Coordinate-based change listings
•••
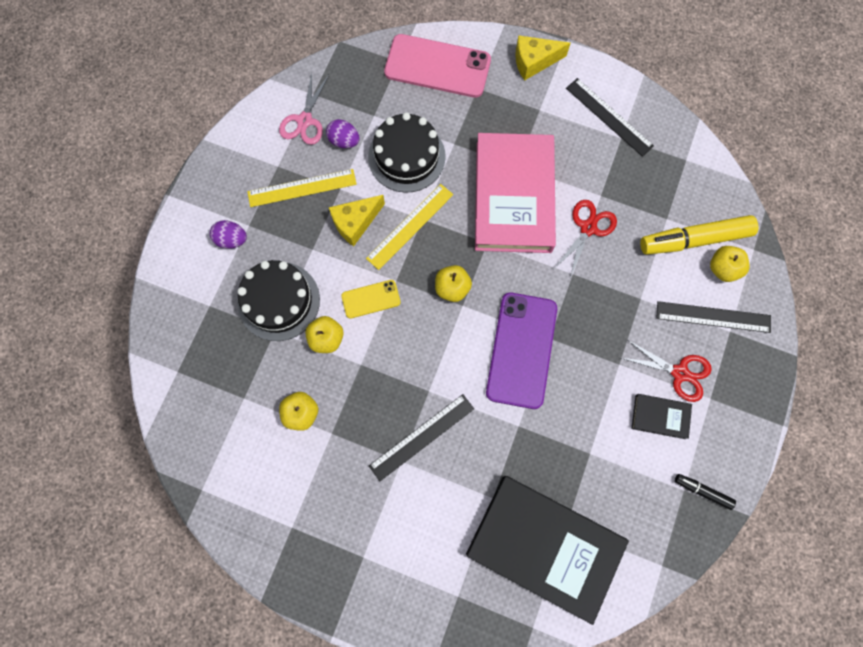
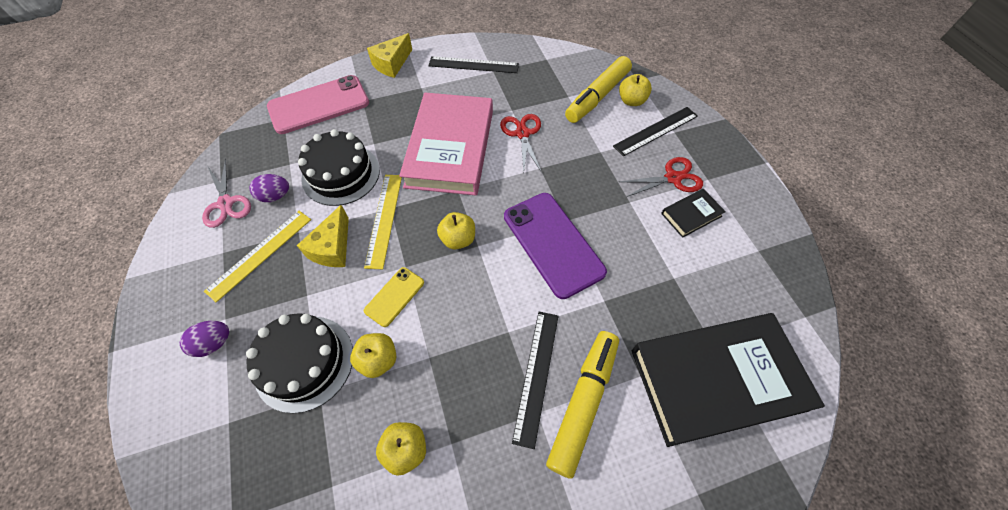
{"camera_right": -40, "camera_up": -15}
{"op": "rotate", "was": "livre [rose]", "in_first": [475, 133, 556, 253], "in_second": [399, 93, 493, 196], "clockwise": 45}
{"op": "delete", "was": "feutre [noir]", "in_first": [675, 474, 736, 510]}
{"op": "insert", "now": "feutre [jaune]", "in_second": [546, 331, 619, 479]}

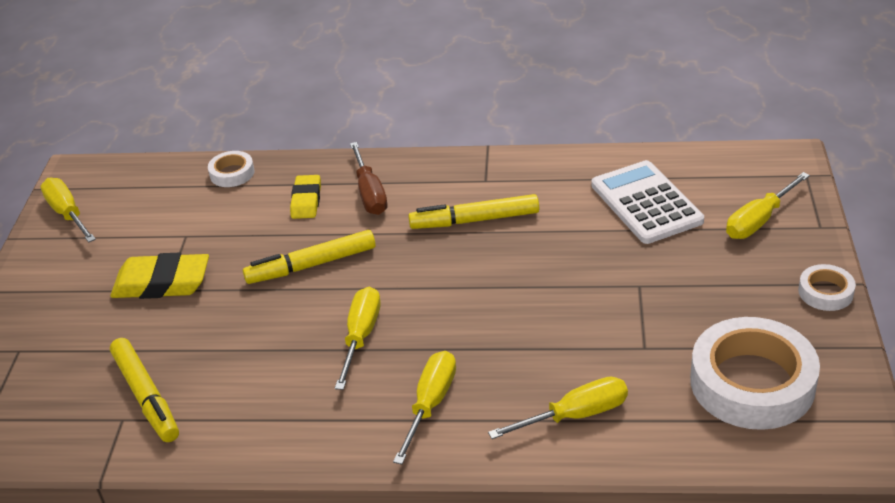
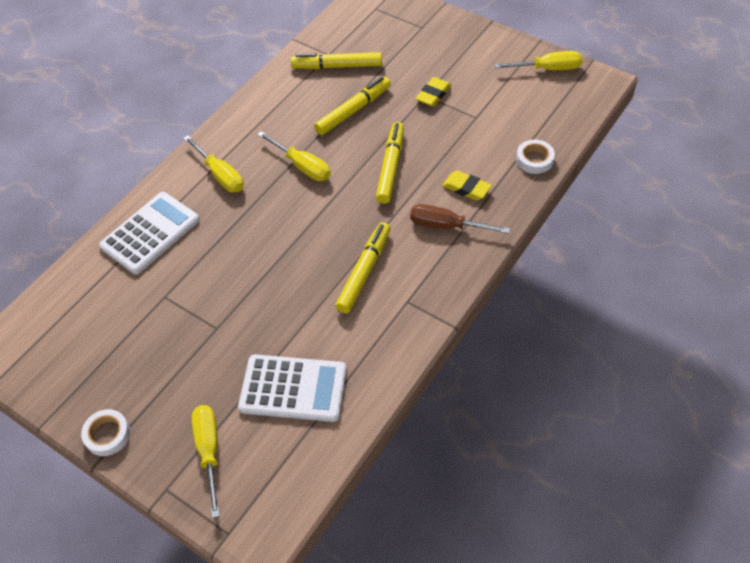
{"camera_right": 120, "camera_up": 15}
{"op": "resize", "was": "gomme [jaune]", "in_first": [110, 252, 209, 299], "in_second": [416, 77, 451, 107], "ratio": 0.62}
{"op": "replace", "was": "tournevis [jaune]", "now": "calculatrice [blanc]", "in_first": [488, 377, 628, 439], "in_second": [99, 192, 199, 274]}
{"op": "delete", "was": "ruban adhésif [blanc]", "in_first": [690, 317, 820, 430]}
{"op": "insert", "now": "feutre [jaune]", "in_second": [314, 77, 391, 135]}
•••
PROBLEM DETAILS: Return every record exactly, leaving out the pictures.

ANSWER TO THIS EXERCISE:
{"camera_right": -40, "camera_up": -15}
{"op": "rotate", "was": "livre [rose]", "in_first": [475, 133, 556, 253], "in_second": [399, 93, 493, 196], "clockwise": 45}
{"op": "delete", "was": "feutre [noir]", "in_first": [675, 474, 736, 510]}
{"op": "insert", "now": "feutre [jaune]", "in_second": [546, 331, 619, 479]}

{"camera_right": 120, "camera_up": 15}
{"op": "resize", "was": "gomme [jaune]", "in_first": [110, 252, 209, 299], "in_second": [416, 77, 451, 107], "ratio": 0.62}
{"op": "replace", "was": "tournevis [jaune]", "now": "calculatrice [blanc]", "in_first": [488, 377, 628, 439], "in_second": [99, 192, 199, 274]}
{"op": "delete", "was": "ruban adhésif [blanc]", "in_first": [690, 317, 820, 430]}
{"op": "insert", "now": "feutre [jaune]", "in_second": [314, 77, 391, 135]}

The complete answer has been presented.